• _PROBLEM_
The response should contain only those lines of the entries below that include the string "none".

• _AVAILABLE DATA_

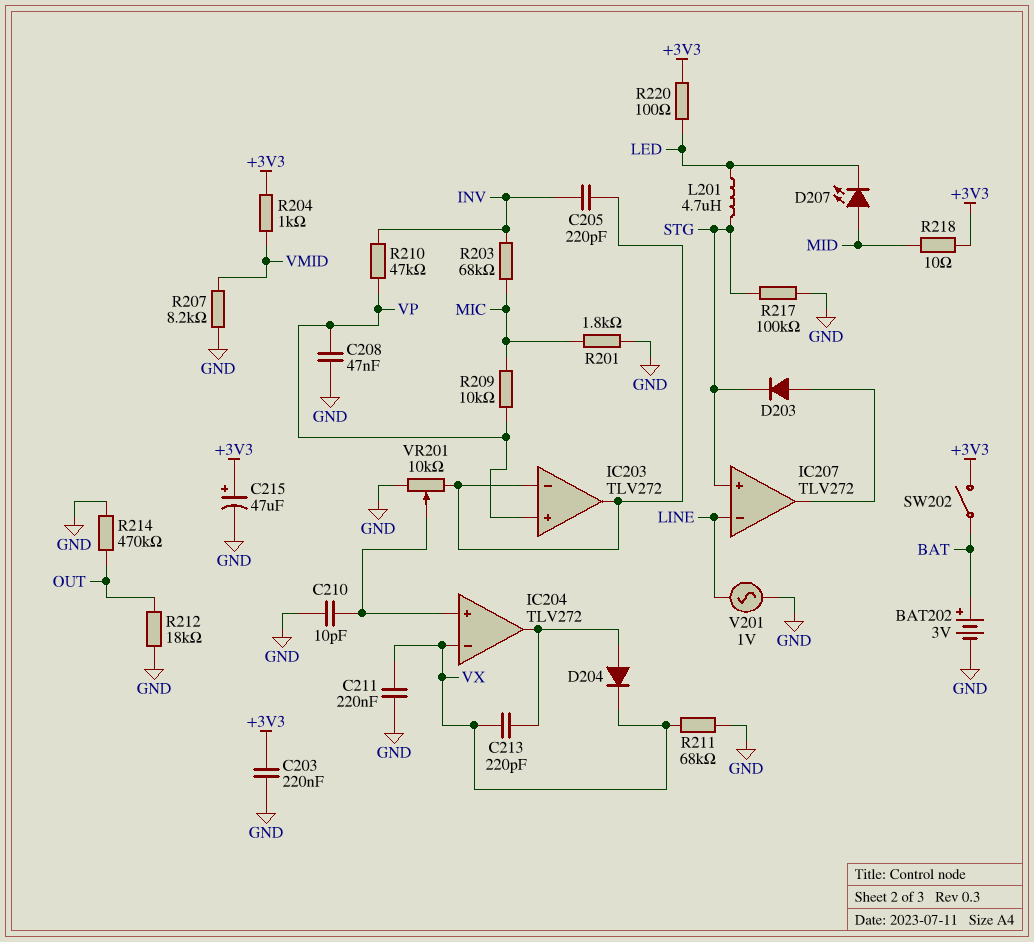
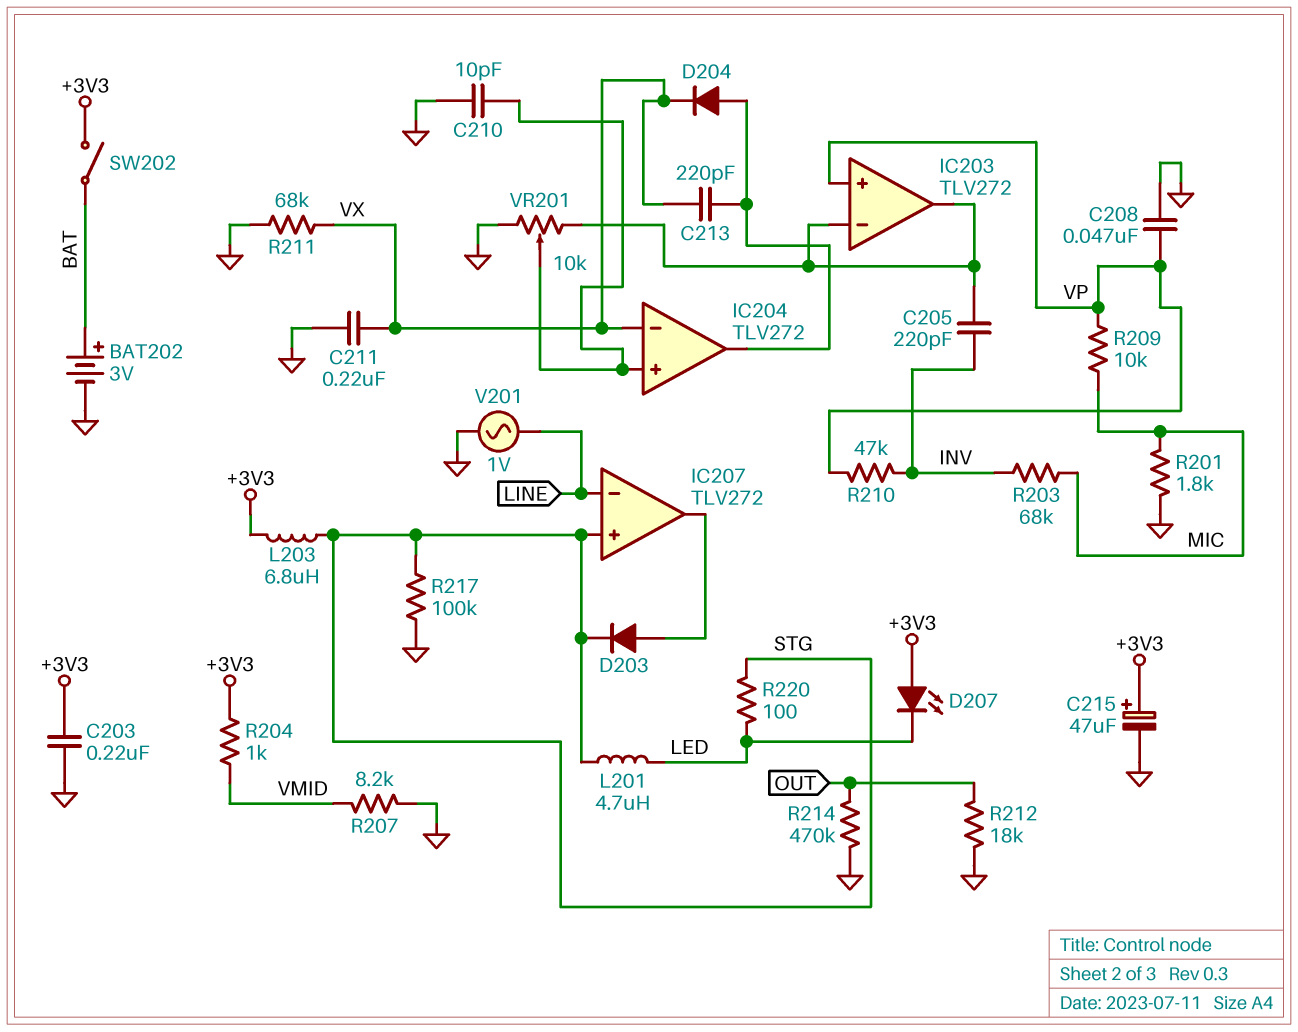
D207: LED (A MID, K LED) -> LED (A +3V3, K LED)
L203: none -> 6.8uH (+3V3, STG)
R218: 10 (+3V3, MID) -> none
R220: 100 (+3V3, LED) -> 100 (LED, STG)

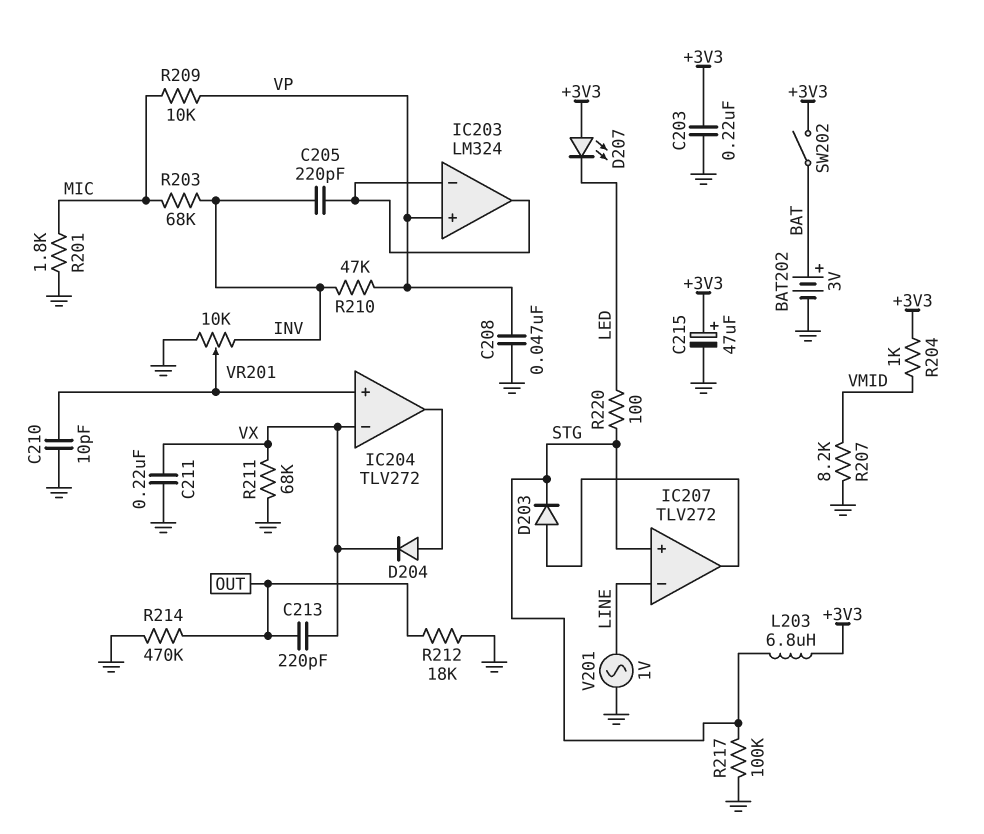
C213: 220pF (IC204/out, VX) -> 220pF (OUT, VX)
IC203: TLV272 -> LM324
L201: 4.7uH (LED, STG) -> none
VR201: 10k (GND, IC203/in-, wiper IC204/in+) -> 10k (GND, INV, wiper IC204/in+)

• _THE COMPLETED TASK_
L203: none -> 6.8uH (+3V3, STG)
R218: 10 (+3V3, MID) -> none
L201: 4.7uH (LED, STG) -> none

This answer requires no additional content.